- **What you will do**
From the listing below, copy out every line where the word "Erdbeere" appears.

- **Input for this task**

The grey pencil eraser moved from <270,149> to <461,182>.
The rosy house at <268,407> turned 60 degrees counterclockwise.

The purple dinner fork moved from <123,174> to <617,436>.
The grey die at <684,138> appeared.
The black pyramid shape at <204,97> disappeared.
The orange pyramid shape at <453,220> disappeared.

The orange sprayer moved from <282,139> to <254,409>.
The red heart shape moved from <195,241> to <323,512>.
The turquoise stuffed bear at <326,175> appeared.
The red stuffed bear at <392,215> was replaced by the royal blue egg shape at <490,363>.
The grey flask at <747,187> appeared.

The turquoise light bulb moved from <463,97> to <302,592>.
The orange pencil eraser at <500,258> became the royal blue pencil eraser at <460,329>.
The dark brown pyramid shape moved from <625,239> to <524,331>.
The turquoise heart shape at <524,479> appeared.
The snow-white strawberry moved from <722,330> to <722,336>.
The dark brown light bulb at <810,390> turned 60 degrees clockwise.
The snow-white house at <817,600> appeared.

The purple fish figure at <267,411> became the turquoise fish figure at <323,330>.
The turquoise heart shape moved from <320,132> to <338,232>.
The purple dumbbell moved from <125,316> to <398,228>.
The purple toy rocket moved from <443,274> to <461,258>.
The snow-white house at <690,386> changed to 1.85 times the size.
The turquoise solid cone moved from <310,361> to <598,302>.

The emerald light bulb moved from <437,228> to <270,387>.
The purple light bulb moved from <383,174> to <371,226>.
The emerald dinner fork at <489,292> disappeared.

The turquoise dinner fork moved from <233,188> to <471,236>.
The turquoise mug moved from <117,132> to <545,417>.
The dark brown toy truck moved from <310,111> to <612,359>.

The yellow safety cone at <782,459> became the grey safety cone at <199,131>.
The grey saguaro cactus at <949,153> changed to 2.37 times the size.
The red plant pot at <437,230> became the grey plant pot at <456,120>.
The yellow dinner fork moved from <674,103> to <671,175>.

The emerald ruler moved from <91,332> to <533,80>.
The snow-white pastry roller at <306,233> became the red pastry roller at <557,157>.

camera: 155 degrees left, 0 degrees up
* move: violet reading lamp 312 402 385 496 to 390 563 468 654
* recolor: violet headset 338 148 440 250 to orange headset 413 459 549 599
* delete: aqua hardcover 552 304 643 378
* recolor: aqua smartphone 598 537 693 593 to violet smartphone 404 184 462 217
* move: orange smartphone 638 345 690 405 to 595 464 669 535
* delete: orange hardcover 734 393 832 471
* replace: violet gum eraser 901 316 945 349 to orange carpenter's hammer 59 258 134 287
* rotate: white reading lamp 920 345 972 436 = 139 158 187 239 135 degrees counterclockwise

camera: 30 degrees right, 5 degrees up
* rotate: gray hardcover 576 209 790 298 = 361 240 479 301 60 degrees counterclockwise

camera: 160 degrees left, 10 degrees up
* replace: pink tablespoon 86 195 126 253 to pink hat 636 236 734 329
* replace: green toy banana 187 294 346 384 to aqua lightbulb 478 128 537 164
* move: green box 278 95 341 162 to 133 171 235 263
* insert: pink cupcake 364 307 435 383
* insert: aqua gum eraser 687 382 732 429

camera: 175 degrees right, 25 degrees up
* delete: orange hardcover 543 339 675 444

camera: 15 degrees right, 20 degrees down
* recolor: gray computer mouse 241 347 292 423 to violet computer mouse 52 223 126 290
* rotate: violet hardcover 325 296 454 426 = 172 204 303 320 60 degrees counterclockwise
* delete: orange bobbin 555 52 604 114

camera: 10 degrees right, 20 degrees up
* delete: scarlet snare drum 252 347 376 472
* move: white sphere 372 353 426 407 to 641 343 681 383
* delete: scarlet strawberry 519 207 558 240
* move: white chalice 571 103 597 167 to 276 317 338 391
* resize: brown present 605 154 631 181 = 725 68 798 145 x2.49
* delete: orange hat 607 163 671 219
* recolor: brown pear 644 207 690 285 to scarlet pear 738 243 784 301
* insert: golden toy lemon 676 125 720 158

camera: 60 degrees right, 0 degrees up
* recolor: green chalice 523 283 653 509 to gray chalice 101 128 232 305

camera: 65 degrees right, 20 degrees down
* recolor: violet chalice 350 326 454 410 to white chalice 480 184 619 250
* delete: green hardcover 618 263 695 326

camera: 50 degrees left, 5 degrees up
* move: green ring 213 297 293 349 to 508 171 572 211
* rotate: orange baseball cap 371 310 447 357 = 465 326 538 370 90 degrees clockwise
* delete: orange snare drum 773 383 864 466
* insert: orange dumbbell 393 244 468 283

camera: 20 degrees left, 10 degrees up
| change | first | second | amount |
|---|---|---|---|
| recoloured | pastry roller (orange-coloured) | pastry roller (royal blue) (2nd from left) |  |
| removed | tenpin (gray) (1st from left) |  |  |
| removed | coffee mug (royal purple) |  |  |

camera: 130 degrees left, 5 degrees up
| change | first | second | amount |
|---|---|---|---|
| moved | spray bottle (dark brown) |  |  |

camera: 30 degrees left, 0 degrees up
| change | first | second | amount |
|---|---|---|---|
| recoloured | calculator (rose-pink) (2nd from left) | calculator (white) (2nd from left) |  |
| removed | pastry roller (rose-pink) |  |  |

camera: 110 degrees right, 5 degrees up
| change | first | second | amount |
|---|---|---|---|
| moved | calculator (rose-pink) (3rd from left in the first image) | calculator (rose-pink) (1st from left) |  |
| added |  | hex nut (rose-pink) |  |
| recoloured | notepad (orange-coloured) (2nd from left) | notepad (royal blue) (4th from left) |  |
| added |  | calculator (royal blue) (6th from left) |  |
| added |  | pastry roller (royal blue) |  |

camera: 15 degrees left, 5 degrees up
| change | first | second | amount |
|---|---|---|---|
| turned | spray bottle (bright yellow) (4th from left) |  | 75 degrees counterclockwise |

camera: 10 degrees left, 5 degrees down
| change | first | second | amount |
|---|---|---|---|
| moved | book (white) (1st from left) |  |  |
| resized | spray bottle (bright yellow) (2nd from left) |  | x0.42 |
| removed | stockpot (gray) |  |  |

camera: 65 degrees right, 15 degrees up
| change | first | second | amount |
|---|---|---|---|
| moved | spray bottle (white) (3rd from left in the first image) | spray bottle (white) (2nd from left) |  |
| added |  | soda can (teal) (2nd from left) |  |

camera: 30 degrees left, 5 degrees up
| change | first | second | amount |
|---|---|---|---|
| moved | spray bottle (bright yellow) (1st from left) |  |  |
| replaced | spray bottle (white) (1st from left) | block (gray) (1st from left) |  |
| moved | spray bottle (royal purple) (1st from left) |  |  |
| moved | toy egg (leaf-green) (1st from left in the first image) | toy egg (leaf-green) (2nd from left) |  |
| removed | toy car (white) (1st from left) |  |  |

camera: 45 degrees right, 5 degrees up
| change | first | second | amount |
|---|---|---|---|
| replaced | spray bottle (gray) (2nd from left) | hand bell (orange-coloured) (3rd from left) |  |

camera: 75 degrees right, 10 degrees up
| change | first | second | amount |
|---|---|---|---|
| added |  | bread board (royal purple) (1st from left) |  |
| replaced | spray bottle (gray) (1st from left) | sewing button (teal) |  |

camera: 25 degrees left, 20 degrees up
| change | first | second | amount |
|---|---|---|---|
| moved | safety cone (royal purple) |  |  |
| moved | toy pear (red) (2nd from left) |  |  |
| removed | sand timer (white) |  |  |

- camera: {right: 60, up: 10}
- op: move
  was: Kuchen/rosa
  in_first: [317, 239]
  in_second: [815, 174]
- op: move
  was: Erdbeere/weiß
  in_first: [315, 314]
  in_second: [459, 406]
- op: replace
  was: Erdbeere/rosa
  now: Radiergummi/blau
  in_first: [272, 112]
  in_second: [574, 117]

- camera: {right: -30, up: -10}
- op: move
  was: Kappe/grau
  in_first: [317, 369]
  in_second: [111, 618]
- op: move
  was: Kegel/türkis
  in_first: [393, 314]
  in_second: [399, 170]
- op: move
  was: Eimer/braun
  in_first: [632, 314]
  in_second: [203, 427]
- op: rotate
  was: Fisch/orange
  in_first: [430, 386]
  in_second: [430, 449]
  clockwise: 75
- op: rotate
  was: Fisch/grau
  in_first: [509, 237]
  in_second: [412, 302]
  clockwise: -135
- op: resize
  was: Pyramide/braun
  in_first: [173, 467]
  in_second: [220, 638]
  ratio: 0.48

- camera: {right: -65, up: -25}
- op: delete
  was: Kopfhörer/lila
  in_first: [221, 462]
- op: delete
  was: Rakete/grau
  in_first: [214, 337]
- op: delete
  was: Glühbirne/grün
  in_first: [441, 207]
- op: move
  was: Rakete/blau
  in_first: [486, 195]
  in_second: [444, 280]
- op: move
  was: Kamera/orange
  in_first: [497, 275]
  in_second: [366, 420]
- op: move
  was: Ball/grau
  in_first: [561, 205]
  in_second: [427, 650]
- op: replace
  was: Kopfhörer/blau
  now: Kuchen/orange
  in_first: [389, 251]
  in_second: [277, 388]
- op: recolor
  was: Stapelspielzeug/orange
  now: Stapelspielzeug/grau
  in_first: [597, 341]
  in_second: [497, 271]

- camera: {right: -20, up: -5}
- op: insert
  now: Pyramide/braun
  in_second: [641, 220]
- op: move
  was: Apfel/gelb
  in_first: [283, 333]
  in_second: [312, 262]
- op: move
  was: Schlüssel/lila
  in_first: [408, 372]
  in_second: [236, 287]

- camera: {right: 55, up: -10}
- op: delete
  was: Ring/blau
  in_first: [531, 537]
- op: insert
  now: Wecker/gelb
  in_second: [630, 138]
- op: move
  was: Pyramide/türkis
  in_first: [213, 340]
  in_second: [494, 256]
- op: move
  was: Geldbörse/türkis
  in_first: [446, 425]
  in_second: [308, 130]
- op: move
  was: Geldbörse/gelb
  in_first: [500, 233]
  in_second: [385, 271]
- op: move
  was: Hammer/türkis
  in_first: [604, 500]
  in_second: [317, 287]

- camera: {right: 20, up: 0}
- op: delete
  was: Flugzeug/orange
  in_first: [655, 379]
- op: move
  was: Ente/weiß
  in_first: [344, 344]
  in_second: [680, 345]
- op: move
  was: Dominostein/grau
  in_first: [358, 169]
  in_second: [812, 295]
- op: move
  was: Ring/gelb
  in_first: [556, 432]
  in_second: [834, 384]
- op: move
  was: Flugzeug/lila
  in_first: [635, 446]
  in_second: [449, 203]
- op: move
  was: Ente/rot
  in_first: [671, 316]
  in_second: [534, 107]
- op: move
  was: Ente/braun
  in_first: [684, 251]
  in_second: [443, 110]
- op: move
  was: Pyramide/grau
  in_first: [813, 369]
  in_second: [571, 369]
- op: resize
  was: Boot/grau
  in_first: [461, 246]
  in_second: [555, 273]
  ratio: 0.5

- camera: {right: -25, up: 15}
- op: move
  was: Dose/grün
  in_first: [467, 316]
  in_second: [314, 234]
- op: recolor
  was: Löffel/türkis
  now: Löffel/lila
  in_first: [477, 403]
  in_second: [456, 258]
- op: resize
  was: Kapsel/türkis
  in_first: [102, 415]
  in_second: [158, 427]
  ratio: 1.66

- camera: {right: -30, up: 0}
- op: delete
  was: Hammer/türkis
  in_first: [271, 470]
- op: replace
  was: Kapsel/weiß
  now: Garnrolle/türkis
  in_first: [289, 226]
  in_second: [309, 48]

- **Exercise answer**
  was: Erdbeere/weiß
  was: Erdbeere/rosa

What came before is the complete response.